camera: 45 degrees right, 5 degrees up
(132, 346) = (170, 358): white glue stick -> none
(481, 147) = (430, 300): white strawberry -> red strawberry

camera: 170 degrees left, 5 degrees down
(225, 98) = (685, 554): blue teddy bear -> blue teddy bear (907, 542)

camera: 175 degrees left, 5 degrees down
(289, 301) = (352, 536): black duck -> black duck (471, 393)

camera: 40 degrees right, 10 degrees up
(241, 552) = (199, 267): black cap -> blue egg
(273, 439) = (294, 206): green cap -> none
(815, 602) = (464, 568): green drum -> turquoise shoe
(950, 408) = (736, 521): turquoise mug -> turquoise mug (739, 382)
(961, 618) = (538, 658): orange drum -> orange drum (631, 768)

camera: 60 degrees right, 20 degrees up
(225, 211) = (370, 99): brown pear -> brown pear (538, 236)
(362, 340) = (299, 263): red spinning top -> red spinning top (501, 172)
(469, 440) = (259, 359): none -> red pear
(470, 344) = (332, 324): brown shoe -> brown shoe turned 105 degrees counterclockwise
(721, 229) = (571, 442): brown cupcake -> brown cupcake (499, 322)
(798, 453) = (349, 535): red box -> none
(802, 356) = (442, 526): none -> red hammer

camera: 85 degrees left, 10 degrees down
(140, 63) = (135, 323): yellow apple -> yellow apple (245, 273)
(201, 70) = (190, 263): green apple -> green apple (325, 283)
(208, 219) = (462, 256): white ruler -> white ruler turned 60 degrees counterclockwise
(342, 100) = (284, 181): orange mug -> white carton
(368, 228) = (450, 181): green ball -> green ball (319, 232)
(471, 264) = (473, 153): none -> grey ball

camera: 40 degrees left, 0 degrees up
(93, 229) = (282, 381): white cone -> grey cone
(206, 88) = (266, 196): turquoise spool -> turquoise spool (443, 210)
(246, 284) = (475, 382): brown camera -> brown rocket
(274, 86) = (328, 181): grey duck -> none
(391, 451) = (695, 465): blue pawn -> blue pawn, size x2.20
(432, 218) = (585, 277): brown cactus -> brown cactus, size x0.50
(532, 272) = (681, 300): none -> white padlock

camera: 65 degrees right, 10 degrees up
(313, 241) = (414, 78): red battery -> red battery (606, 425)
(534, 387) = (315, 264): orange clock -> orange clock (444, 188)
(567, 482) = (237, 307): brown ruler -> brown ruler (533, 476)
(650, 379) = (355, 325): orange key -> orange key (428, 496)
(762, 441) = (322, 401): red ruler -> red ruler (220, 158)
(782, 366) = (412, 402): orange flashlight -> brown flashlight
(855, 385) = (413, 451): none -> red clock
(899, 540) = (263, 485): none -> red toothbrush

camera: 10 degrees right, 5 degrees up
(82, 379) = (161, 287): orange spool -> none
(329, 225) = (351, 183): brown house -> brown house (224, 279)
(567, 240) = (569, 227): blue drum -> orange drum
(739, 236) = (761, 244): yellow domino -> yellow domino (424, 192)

+---+

● Work to be completed
Beginning at the line above that contains "(289, 301) = (352, 536): black", return each line exactly through the line that contains "(815, 602) = (464, 568): green", and no others.

● Solution
(289, 301) = (352, 536): black duck -> black duck (471, 393)

camera: 40 degrees right, 10 degrees up
(241, 552) = (199, 267): black cap -> blue egg
(273, 439) = (294, 206): green cap -> none
(815, 602) = (464, 568): green drum -> turquoise shoe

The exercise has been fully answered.